- WORK REQUEST -
Review the listing and copy each line that holds the word "white".

- INFORMATION PROVIDED -
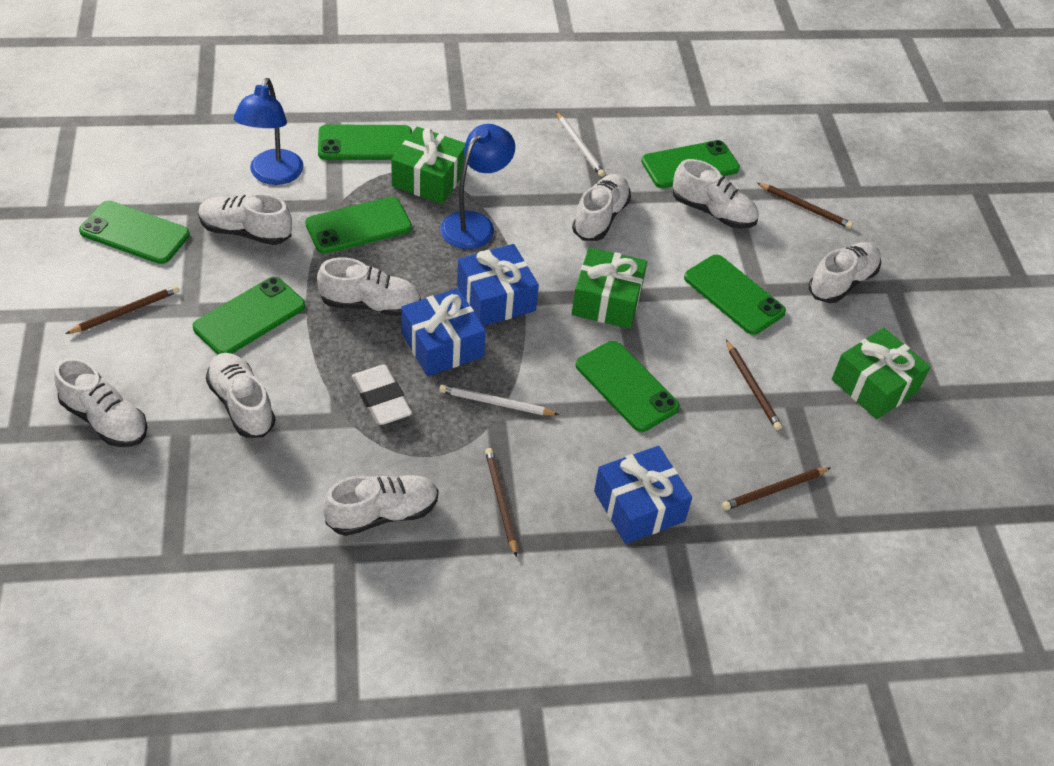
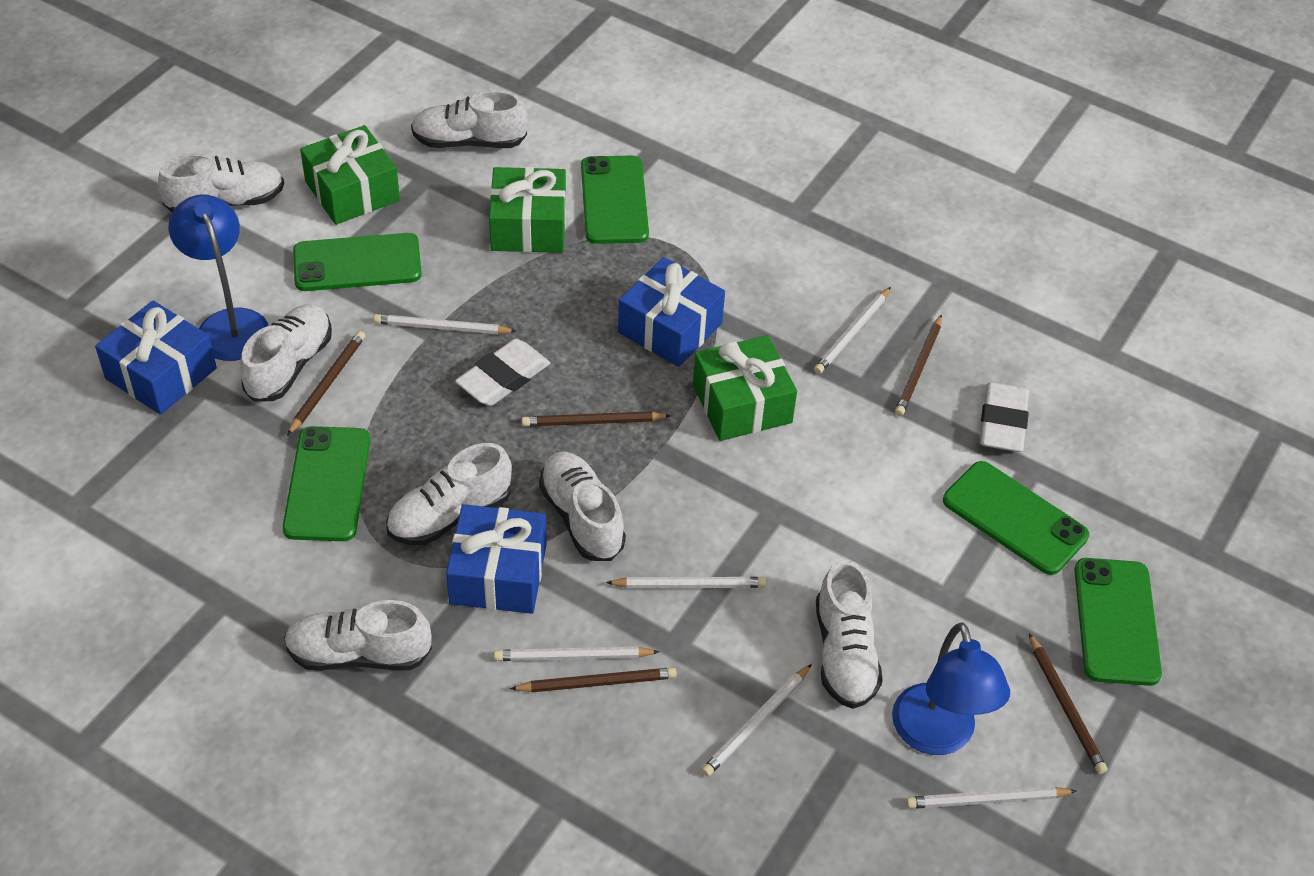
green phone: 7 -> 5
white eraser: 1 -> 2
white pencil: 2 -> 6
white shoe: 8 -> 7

- TASK RESPONSE -
white eraser: 1 -> 2
white pencil: 2 -> 6
white shoe: 8 -> 7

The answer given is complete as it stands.